Input data START
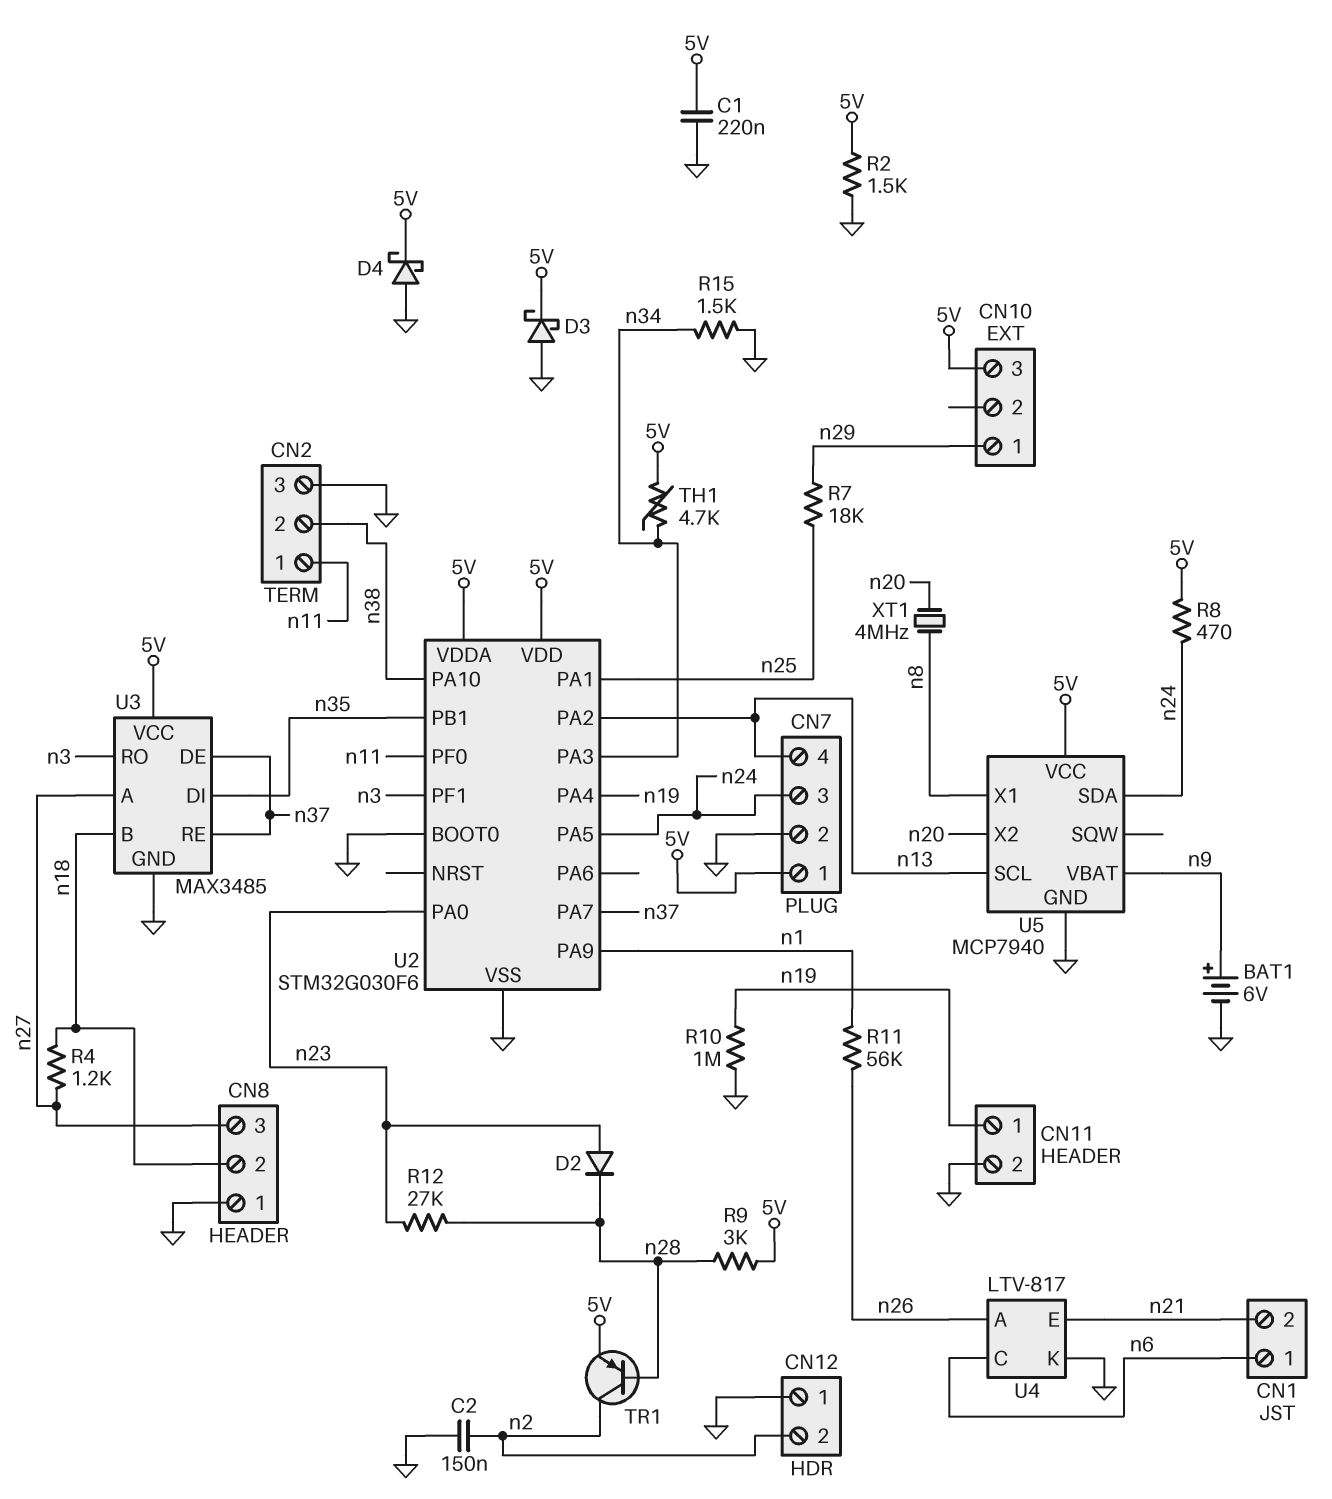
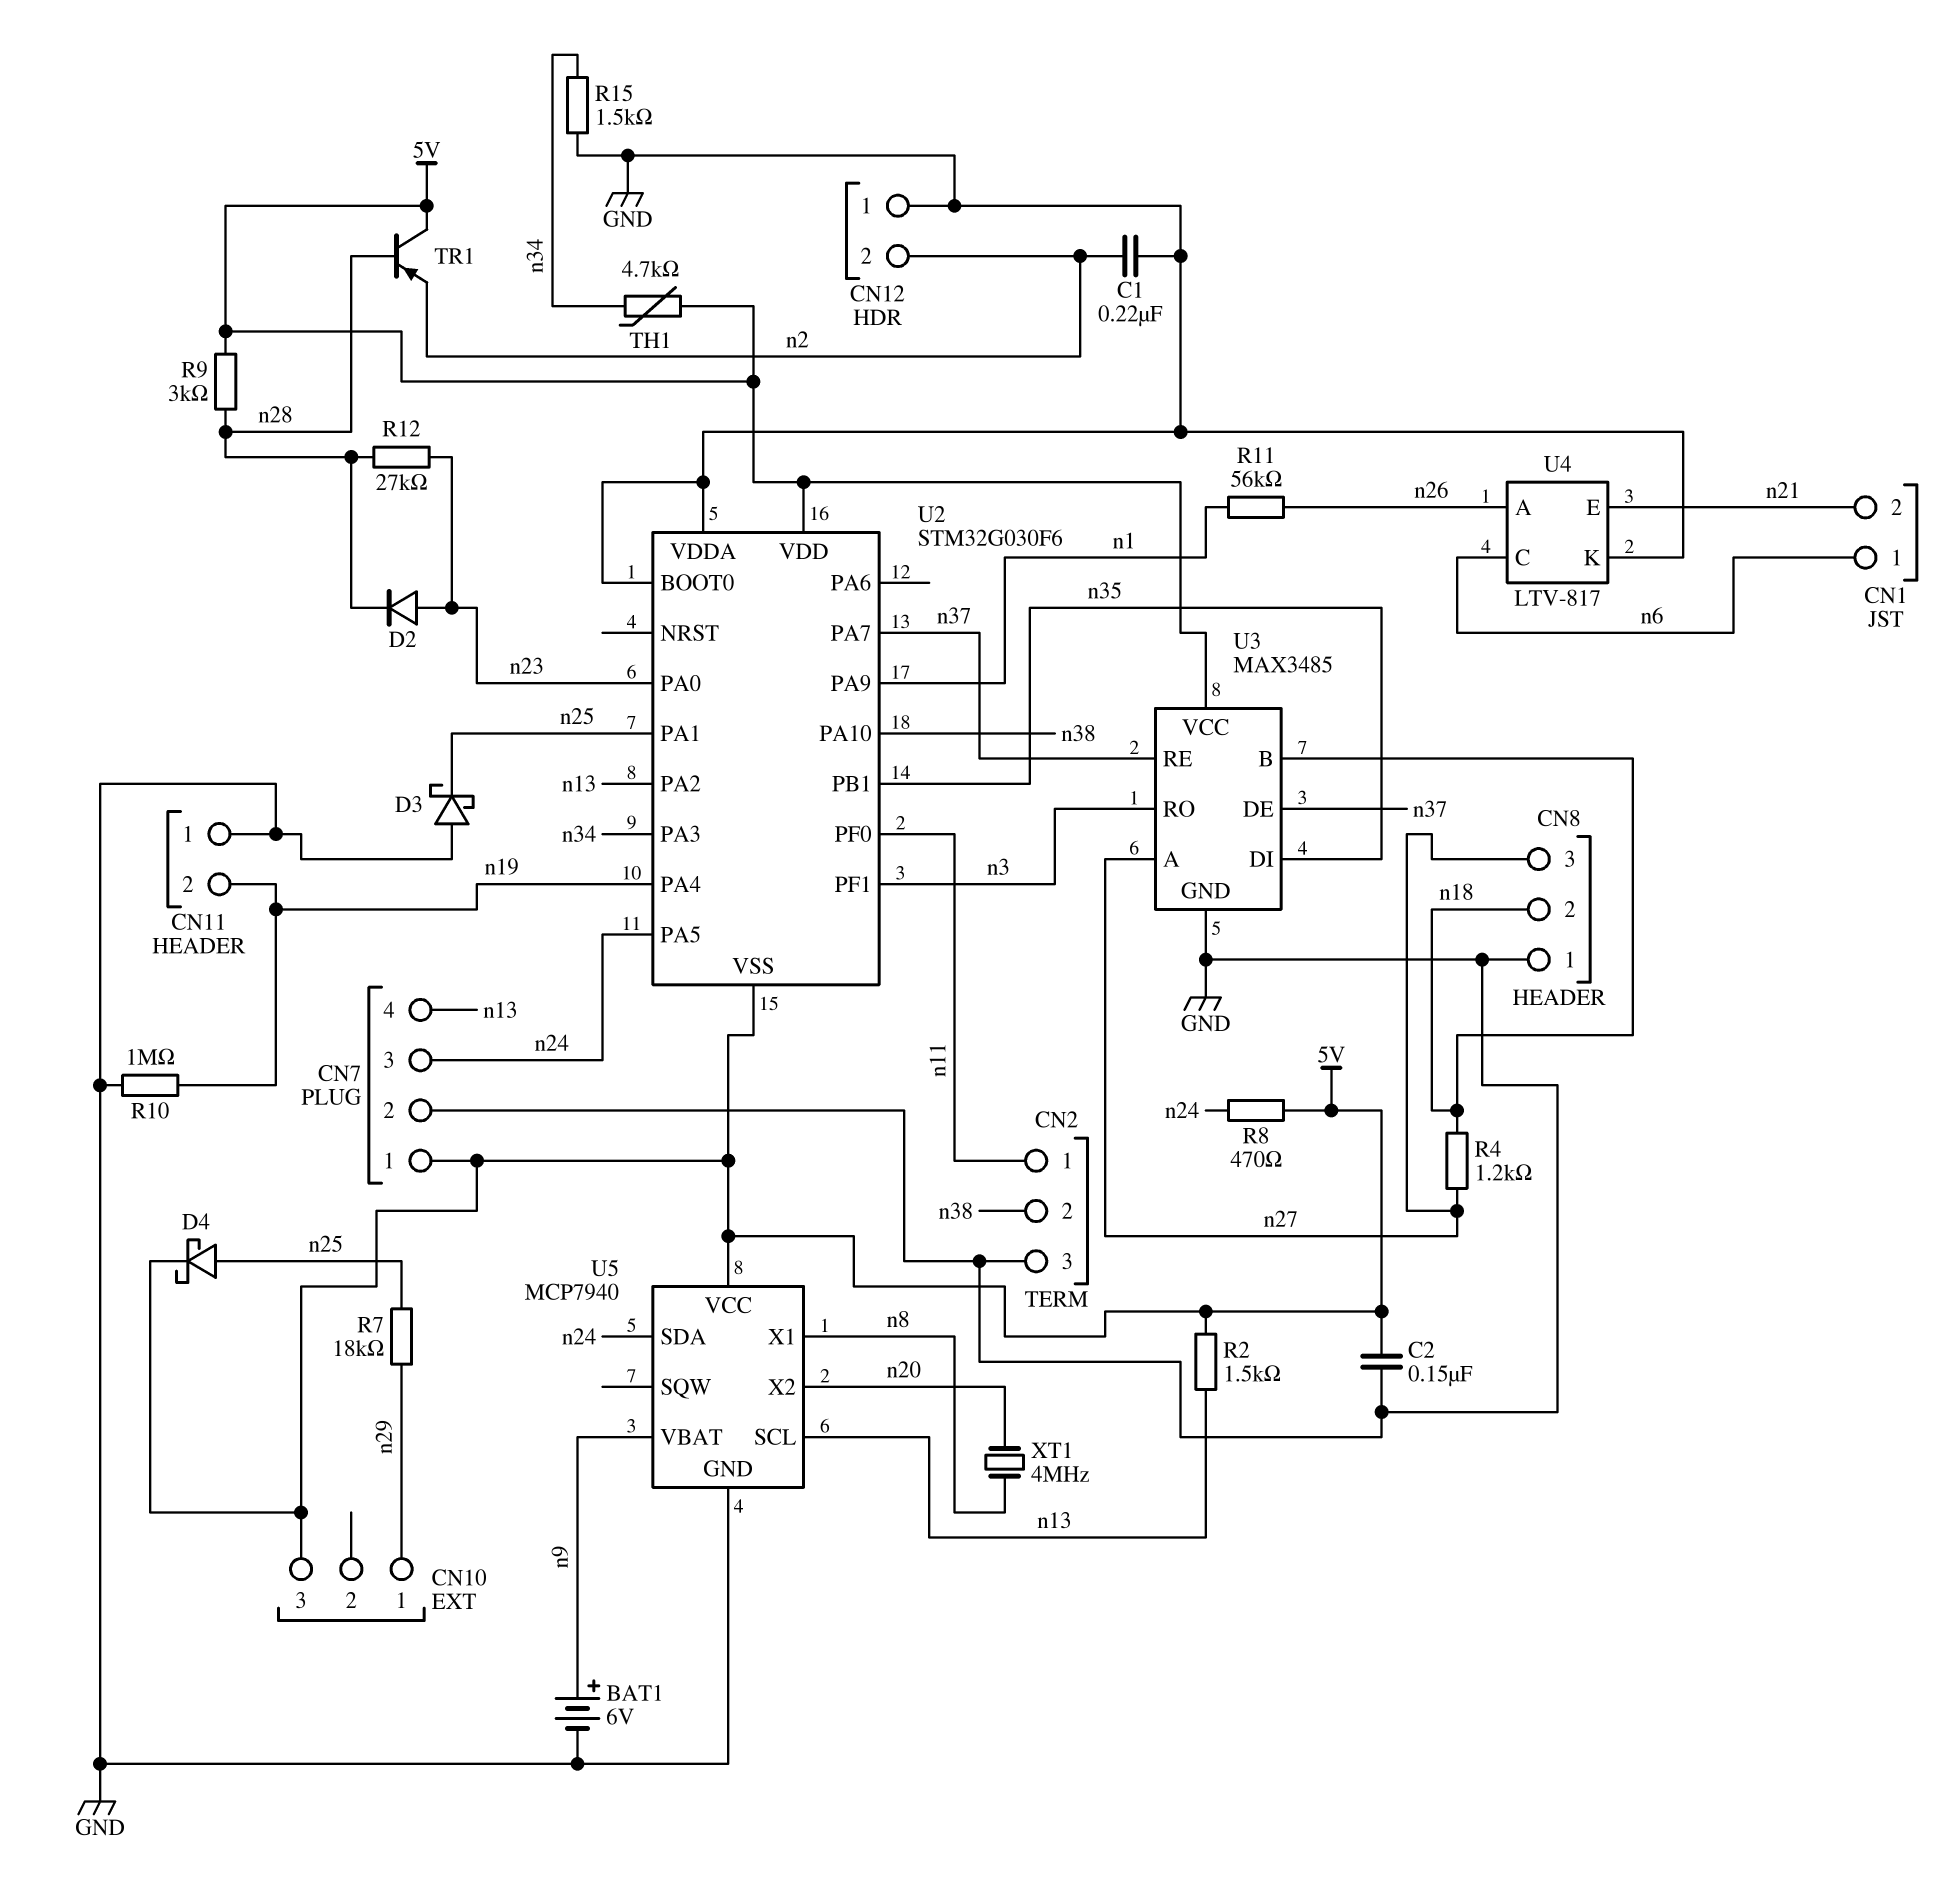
C1: 220nF (5V, GND) -> 220nF (GND, n2)
C2: 150nF (GND, n2) -> 150nF (5V, GND)
CN11 pin 1: n19 -> GND
CN11 pin 2: GND -> n19
D3: schottky (A GND, K 5V) -> schottky (A GND, K n25)
D4: schottky (A GND, K 5V) -> schottky (A n25, K 5V)
R2: 1.5k (5V, GND) -> 1.5k (5V, n13)
TR1: PNP (B n28, C n2, E 5V) -> PNP (B n28, C 5V, E n2)
U2 pin VDDA: 5V -> GND
U2 pin VSS: GND -> 5V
Input data END
Your answer must be the records above, copied exactly, with no pictures.

C1: 220nF (5V, GND) -> 220nF (GND, n2)
C2: 150nF (GND, n2) -> 150nF (5V, GND)
CN11 pin 1: n19 -> GND
CN11 pin 2: GND -> n19
D3: schottky (A GND, K 5V) -> schottky (A GND, K n25)
D4: schottky (A GND, K 5V) -> schottky (A n25, K 5V)
R2: 1.5k (5V, GND) -> 1.5k (5V, n13)
TR1: PNP (B n28, C n2, E 5V) -> PNP (B n28, C 5V, E n2)
U2 pin VDDA: 5V -> GND
U2 pin VSS: GND -> 5V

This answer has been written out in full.